# Task to complete
Please repeat the entries word for word and keep the images out.

[Object state change records]
____

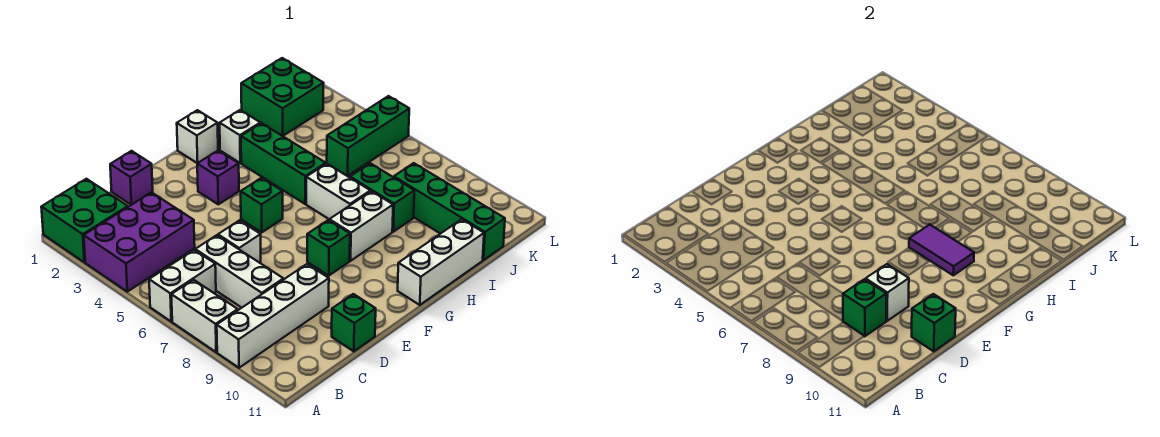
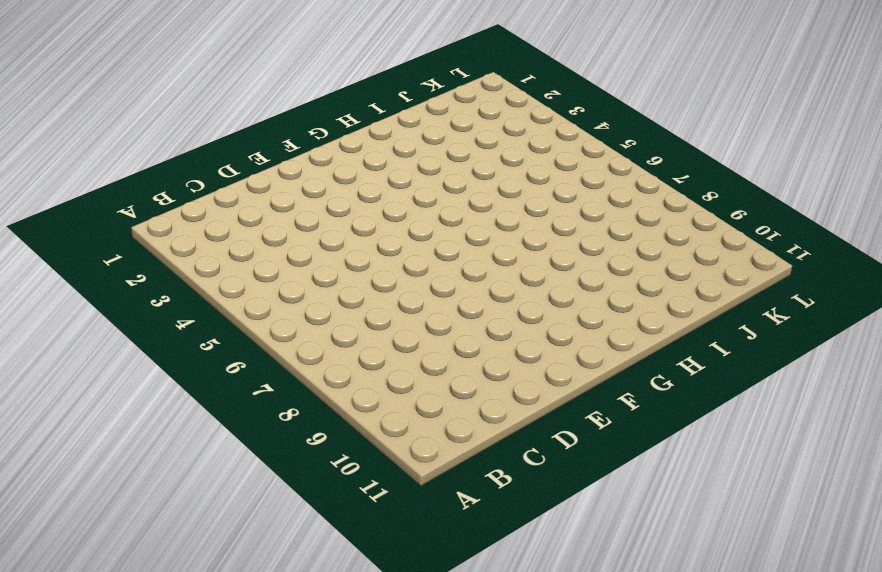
none -> green 2x2 brick [41,179,128,262]
none -> purple 2x3 brick [84,192,195,292]
none -> white 1x2 brick [149,250,216,321]

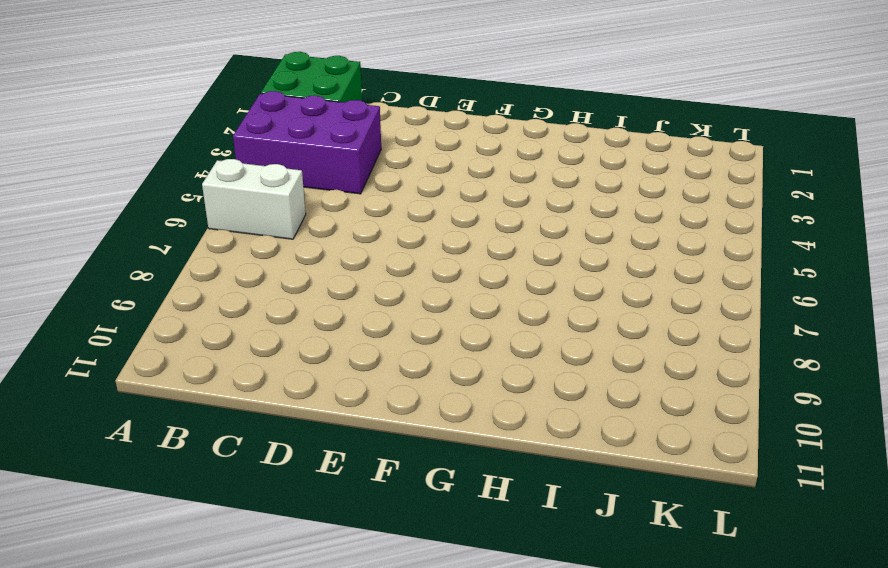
none -> white 1x2 brick [171,280,238,352]
none -> white 1x4 brick [217,264,329,368]
none -> white 1x3 brick [195,235,283,308]

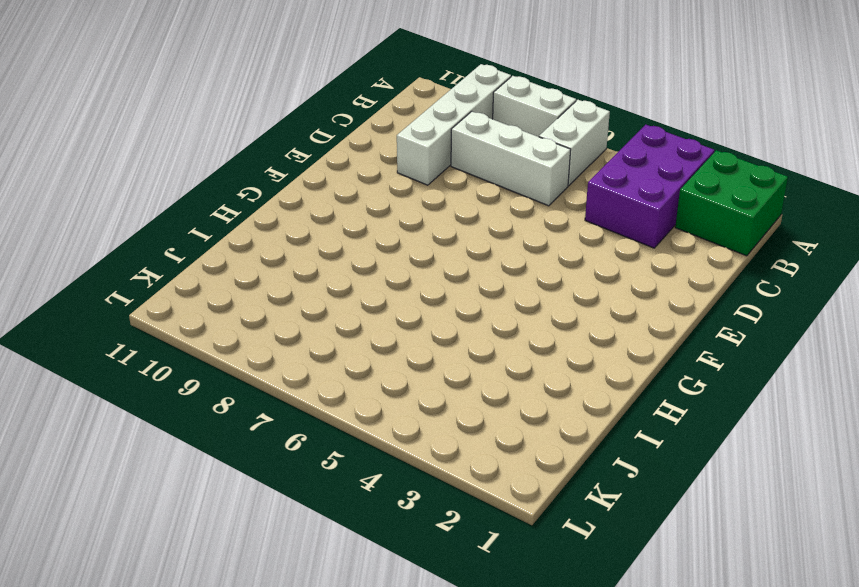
none -> purple 1x1 brick [110,151,153,205]
none -> white 1x1 brick [218,220,261,263]
none -> green 1x1 brick [332,294,376,351]

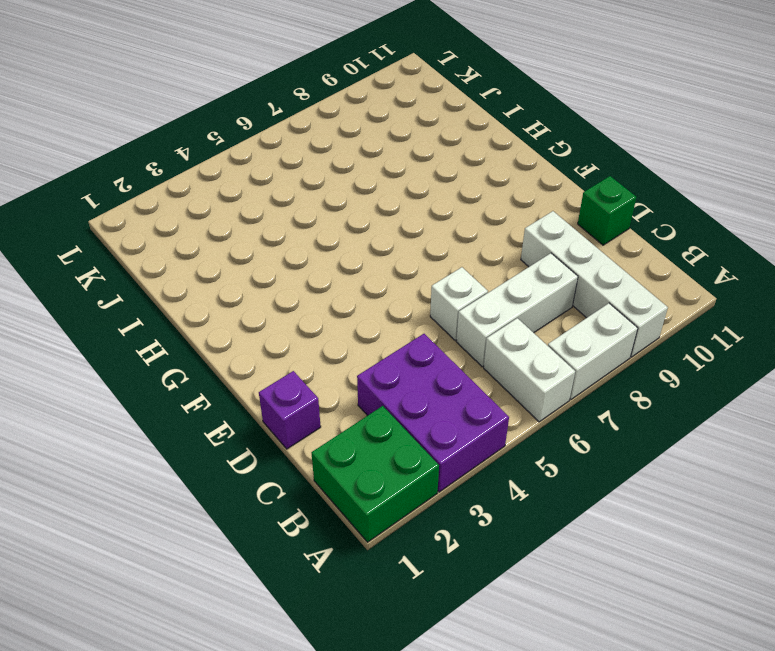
none -> purple 1x1 brick [197,151,239,204]
none -> green 1x1 brick [241,178,283,232]
none -> green 1x1 brick [307,220,350,276]

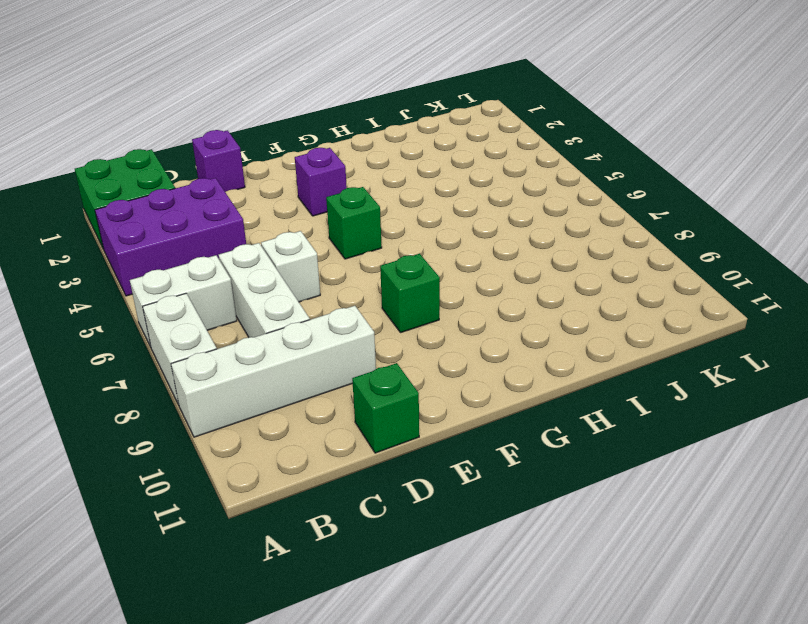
none -> white 1x1 brick [177,110,218,163]
none -> white 1x2 brick [329,191,393,261]
none -> white 1x3 brick [398,219,484,305]

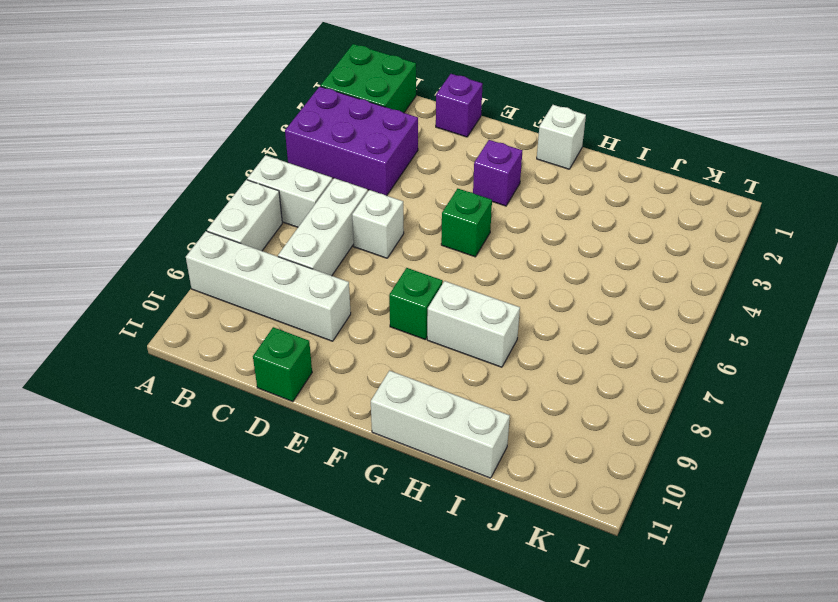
none -> white 1x1 brick [220,110,260,163]
none -> green 1x3 brick [241,123,326,204]
none -> white 1x2 brick [306,164,370,219]

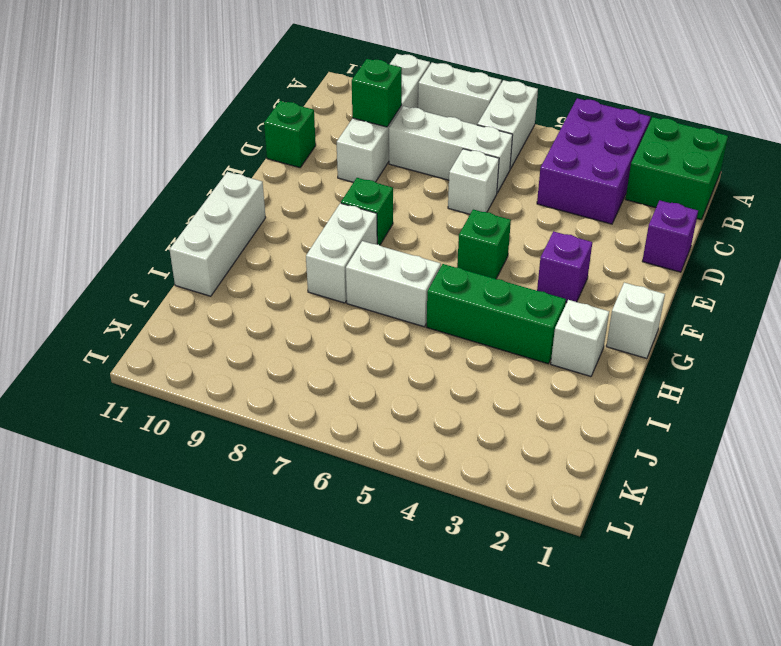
none -> green 1x2 brick [350,163,414,232]
none -> green 2x2 brick [241,58,324,136]
none -> green 1x3 brick [327,96,409,176]

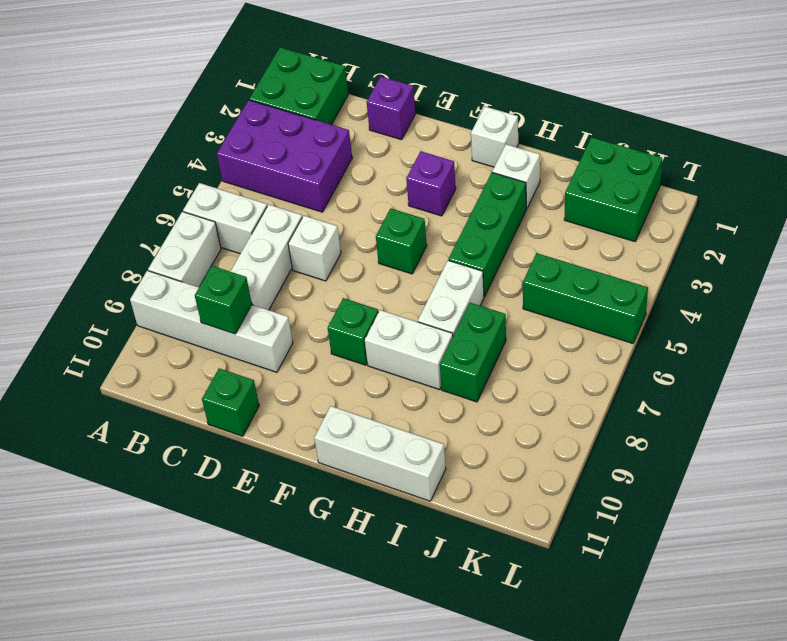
none -> green 1x4 brick [394,163,505,260]
none -> white 1x1 brick [866,264,909,321]
none -> green 1x1 brick [912,294,956,351]

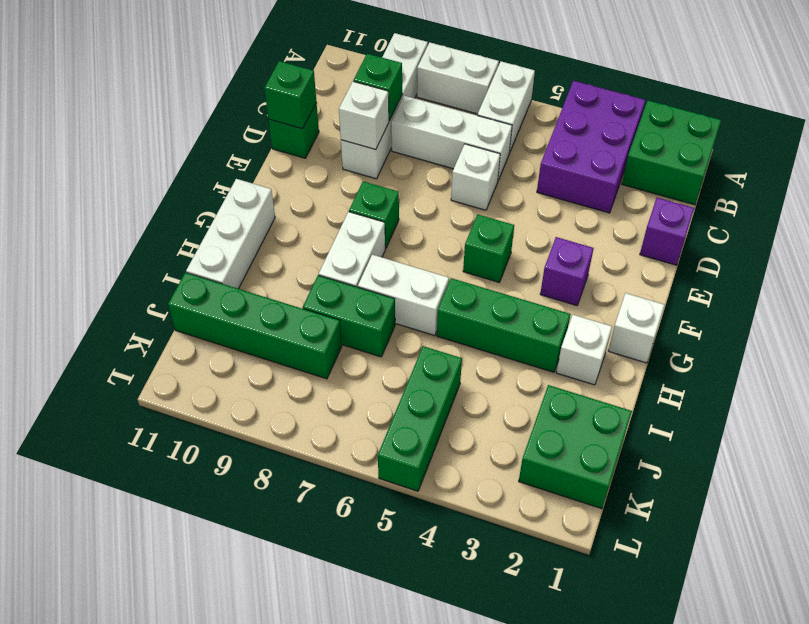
none -> purple 1x2 tile [909,224,974,275]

____

# Output of the exercise
none -> green 2x2 brick [41,179,128,262]
none -> purple 2x3 brick [84,192,195,292]
none -> white 1x2 brick [149,250,216,321]

none -> white 1x2 brick [171,280,238,352]
none -> white 1x4 brick [217,264,329,368]
none -> white 1x3 brick [195,235,283,308]

none -> purple 1x1 brick [110,151,153,205]
none -> white 1x1 brick [218,220,261,263]
none -> green 1x1 brick [332,294,376,351]

none -> purple 1x1 brick [197,151,239,204]
none -> green 1x1 brick [241,178,283,232]
none -> green 1x1 brick [307,220,350,276]

none -> white 1x1 brick [177,110,218,163]
none -> white 1x2 brick [329,191,393,261]
none -> white 1x3 brick [398,219,484,305]

none -> white 1x1 brick [220,110,260,163]
none -> green 1x3 brick [241,123,326,204]
none -> white 1x2 brick [306,164,370,219]

none -> green 1x2 brick [350,163,414,232]
none -> green 2x2 brick [241,58,324,136]
none -> green 1x3 brick [327,96,409,176]

none -> green 1x4 brick [394,163,505,260]
none -> white 1x1 brick [866,264,909,321]
none -> green 1x1 brick [912,294,956,351]

none -> purple 1x2 tile [909,224,974,275]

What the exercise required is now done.